Where in the listing does the word "white" appear? Report each line that holds it.

----------------

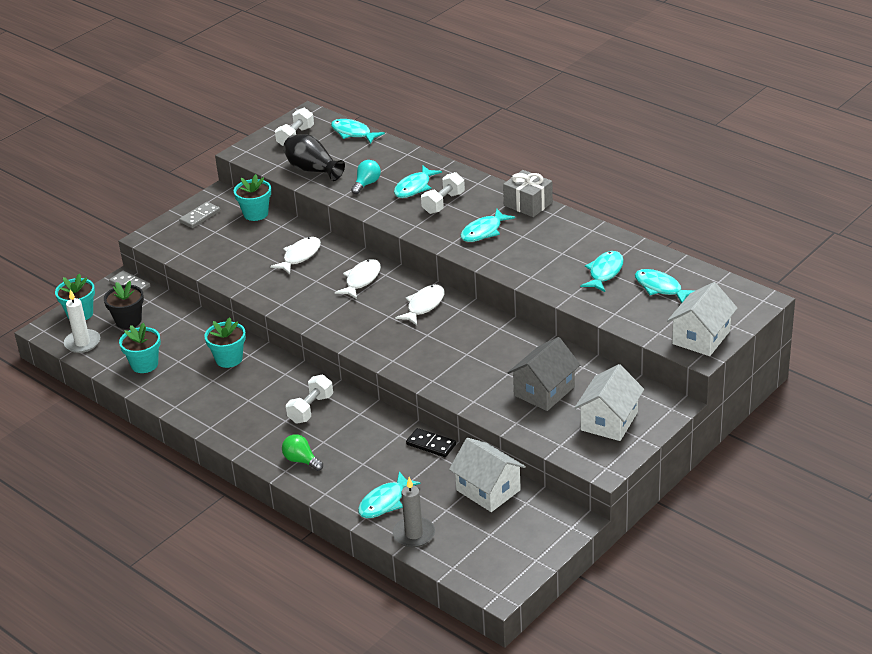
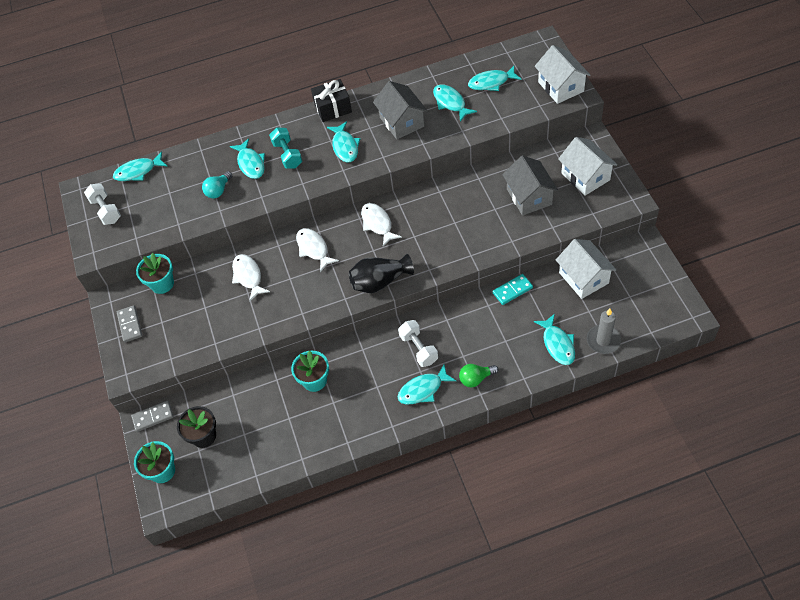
camera: 55 degrees left, 20 degrees up
(82, 343) = (206, 483): white candle -> none
(144, 364) = (274, 445): turquoise flower pot -> none
(265, 430) = (423, 389): none -> turquoise fish
(312, 170) = (165, 217): black vase -> black vase (380, 282)
(366, 184) = (218, 190): turquoise light bulb -> turquoise light bulb turned 120 degrees counterclockwise
(431, 444) = (512, 290): black domino -> turquoise domino
(443, 203) = (287, 155): white dumbbell -> turquoise dumbbell
(488, 490) = (583, 278): white house -> white house turned 75 degrees clockwise
(528, 204) = (333, 108): grey gift -> black gift
(548, 252) = (402, 122): none -> grey house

----------------

* _Answer for the task_:
(82, 343) = (206, 483): white candle -> none
(443, 203) = (287, 155): white dumbbell -> turquoise dumbbell
(488, 490) = (583, 278): white house -> white house turned 75 degrees clockwise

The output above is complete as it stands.